### ACTION ITEM
Only the lines below from the one containing "The pink watering" to the one containing "The second view lost the grey" should be repeated, both included and unchanged.

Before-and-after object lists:
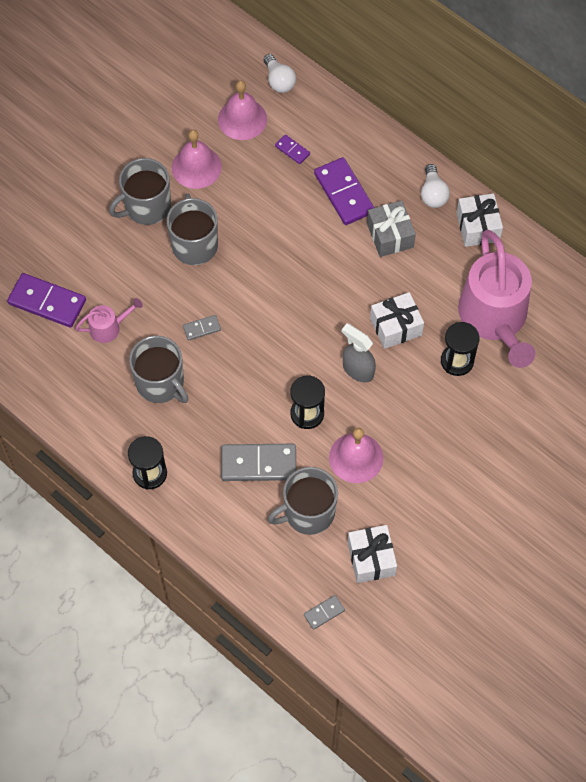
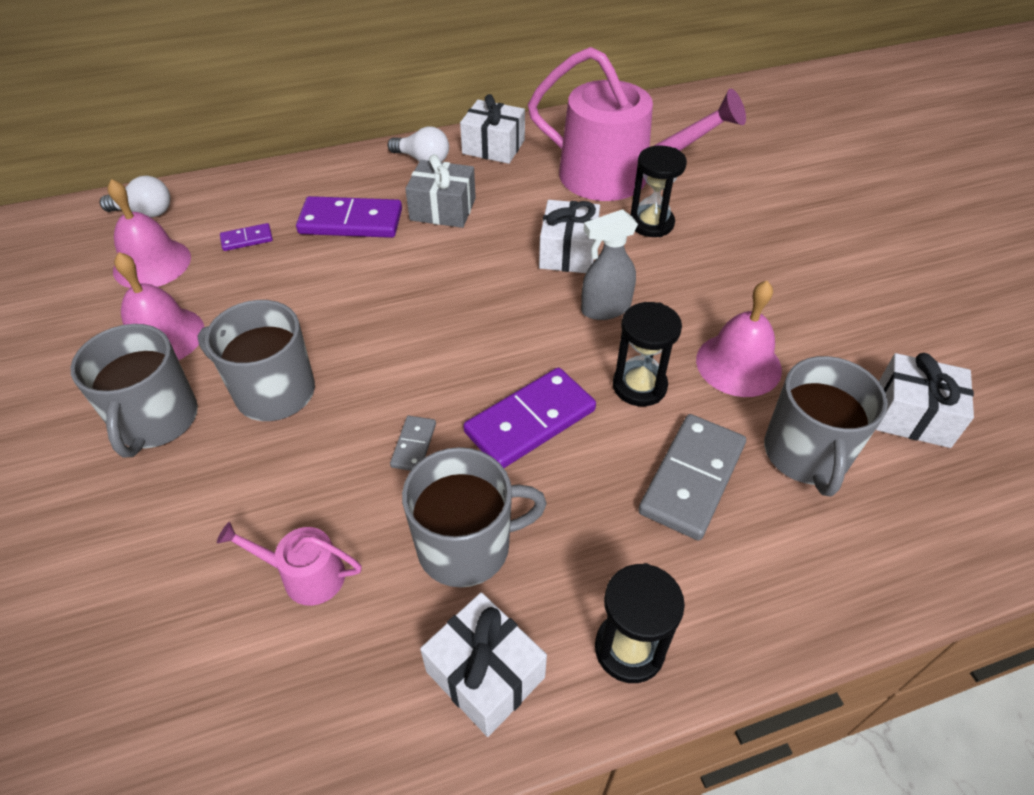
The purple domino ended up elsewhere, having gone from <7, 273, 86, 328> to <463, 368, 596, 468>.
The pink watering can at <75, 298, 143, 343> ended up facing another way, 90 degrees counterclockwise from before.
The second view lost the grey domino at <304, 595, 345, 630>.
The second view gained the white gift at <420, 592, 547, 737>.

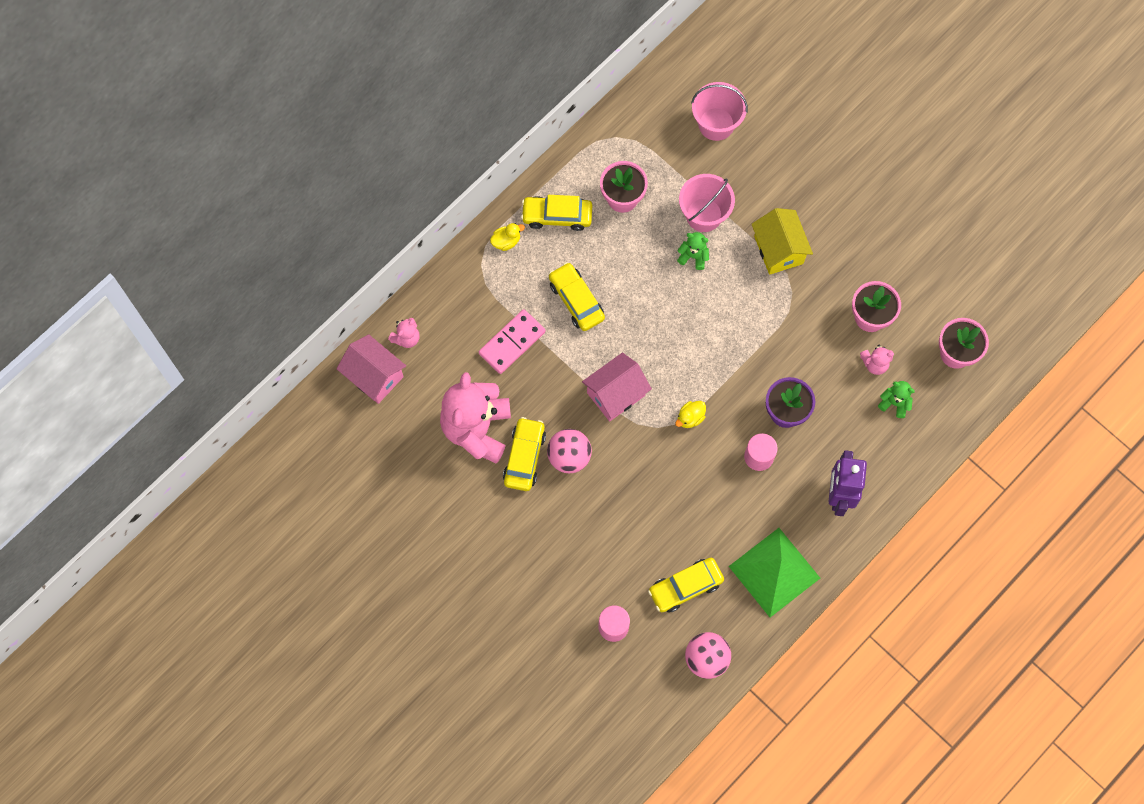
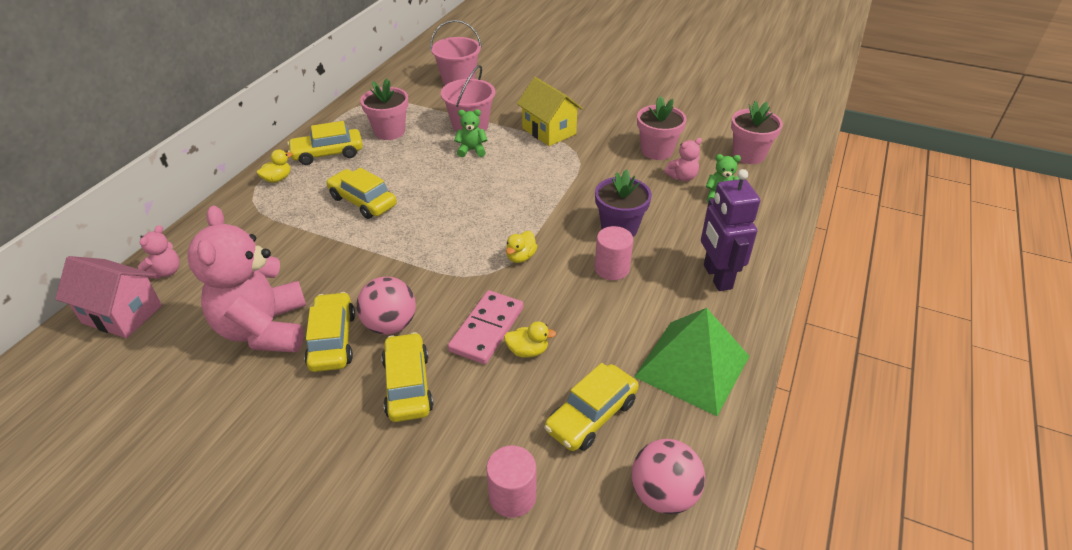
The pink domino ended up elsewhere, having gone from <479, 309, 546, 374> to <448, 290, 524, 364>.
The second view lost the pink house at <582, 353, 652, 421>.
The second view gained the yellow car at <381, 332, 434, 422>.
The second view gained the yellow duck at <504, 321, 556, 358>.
==
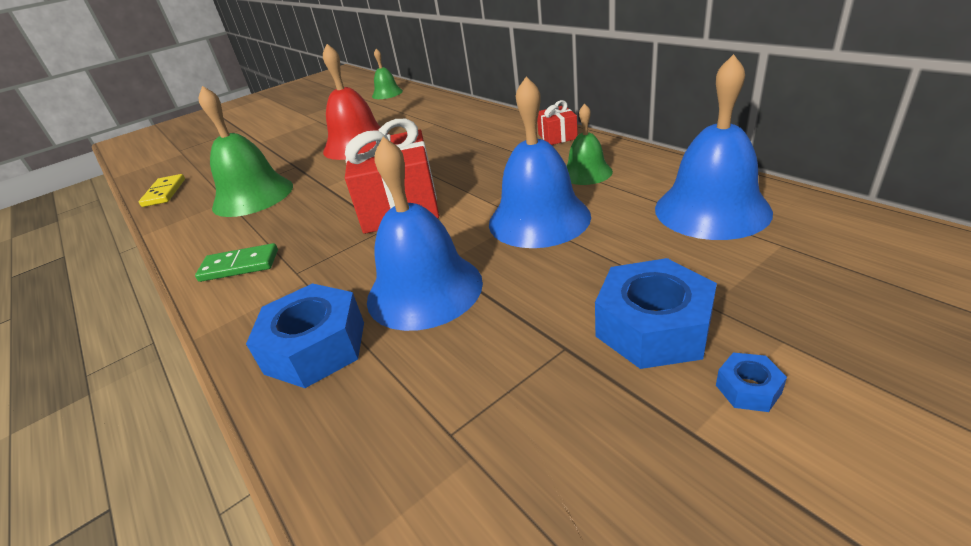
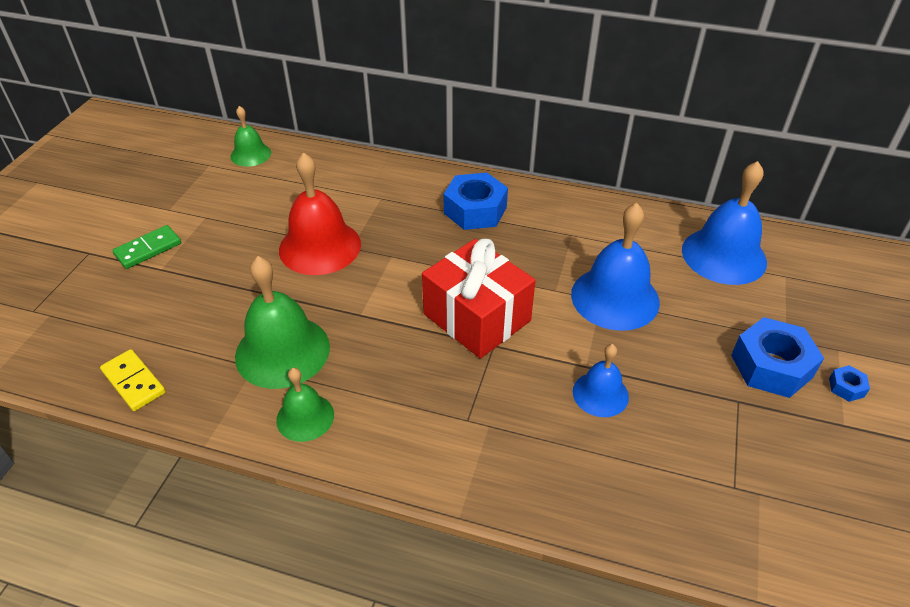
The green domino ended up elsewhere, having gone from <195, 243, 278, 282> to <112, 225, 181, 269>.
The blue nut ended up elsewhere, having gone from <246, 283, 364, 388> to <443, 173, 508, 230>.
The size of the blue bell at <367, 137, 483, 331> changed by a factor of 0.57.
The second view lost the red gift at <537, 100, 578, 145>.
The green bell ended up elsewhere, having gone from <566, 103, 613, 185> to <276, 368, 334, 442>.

### REPLY
The pink watering can at <75, 298, 143, 343> ended up facing another way, 90 degrees counterclockwise from before.
The second view lost the grey domino at <304, 595, 345, 630>.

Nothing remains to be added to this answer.